**Instructions for the task:** Search the data for the word "pixel". Reproduce every line where it is found.

## Start Exercise materials

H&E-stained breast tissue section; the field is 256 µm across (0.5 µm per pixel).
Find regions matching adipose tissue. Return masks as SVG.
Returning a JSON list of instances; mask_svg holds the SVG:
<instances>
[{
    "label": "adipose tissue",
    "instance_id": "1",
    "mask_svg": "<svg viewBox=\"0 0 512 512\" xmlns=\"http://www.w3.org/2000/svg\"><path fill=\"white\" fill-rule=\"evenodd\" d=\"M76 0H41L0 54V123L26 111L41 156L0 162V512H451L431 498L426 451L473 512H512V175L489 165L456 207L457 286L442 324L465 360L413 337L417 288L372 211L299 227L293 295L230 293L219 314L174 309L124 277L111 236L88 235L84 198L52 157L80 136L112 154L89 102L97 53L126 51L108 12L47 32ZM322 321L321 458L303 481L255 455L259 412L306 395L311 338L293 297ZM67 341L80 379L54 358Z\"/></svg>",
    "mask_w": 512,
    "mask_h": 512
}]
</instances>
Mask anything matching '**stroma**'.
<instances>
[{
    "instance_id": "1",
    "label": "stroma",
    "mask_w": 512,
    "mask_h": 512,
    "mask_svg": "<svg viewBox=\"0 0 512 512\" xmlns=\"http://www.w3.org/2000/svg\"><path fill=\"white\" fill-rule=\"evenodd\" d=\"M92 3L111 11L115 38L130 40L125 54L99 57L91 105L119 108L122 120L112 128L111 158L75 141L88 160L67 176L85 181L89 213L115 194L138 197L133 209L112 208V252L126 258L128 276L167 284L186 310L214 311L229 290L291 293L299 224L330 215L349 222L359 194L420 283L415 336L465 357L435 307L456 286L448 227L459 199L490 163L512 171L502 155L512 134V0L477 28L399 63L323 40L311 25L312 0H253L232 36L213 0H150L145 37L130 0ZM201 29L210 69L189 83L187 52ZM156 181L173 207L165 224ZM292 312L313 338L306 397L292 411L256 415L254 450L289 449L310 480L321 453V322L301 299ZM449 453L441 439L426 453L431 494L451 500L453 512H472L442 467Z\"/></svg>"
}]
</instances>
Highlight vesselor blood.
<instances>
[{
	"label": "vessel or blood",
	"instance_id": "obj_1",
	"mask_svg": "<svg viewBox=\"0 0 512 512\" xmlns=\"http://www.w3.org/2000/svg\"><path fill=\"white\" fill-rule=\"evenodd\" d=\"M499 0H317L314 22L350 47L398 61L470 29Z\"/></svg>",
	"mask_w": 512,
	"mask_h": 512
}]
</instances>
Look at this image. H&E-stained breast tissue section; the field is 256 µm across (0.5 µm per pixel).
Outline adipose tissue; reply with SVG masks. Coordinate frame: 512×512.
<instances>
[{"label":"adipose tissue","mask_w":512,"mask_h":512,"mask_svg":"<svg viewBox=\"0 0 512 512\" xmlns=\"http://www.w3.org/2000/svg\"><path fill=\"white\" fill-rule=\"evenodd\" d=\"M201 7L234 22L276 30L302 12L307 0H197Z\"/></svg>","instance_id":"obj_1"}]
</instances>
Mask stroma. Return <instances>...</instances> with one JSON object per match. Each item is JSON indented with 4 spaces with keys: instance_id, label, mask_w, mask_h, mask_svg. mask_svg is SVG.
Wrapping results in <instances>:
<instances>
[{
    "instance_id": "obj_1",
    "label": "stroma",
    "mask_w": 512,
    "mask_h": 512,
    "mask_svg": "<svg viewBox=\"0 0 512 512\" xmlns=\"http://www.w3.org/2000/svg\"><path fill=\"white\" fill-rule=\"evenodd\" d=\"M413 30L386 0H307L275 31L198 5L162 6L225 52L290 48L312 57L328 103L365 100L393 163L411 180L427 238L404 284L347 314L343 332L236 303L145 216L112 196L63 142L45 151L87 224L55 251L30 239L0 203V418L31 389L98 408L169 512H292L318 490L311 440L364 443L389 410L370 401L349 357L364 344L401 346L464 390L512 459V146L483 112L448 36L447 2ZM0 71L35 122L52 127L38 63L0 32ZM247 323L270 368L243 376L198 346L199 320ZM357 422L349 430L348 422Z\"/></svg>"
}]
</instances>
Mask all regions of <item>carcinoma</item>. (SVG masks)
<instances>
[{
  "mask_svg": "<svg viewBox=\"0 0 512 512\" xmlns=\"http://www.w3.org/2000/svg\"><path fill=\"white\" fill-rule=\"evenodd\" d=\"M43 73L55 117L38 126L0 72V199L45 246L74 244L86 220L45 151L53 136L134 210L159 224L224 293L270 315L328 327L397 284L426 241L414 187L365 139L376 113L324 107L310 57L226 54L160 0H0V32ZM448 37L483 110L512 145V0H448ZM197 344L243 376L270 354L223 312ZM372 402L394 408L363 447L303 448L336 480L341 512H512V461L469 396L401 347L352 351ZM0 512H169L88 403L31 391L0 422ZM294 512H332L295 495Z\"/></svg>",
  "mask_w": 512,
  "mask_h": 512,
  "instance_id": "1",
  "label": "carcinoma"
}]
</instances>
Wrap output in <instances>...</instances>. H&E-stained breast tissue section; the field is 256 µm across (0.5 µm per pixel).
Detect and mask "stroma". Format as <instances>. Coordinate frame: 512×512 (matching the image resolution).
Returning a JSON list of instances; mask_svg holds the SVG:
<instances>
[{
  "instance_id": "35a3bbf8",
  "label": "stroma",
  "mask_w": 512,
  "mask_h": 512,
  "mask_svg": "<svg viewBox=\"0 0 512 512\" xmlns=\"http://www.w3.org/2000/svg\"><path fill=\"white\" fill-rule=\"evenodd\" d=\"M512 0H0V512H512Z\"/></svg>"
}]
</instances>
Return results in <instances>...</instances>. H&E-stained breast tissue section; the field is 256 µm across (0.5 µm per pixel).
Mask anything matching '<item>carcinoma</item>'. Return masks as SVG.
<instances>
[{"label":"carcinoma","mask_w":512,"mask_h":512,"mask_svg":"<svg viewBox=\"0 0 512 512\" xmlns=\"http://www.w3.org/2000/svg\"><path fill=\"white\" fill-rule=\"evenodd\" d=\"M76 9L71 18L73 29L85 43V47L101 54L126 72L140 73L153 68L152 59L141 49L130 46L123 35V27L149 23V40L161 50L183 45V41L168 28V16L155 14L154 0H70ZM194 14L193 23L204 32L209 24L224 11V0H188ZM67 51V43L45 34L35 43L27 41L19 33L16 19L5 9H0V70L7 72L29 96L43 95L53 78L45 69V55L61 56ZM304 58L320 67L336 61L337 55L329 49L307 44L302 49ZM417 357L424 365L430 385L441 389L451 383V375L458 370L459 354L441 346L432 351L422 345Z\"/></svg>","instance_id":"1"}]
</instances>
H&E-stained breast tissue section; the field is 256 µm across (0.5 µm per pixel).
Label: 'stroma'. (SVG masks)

## End Exercise materials

**Reply to the task:**
H&E-stained breast tissue section; the field is 256 µm across (0.5 µm per pixel).
Look at this image. H&E-stained breast tissue section; the field is 256 µm across (0.5 µm per pixel).
Wrap output in <instances>...</instances>. H&E-stained breast tissue section; the field is 256 µm across (0.5 µm per pixel).
Return results in <instances>...</instances>. H&E-stained breast tissue section; the field is 256 µm across (0.5 µm per pixel).
H&E-stained breast tissue section; the field is 256 µm across (0.5 µm per pixel).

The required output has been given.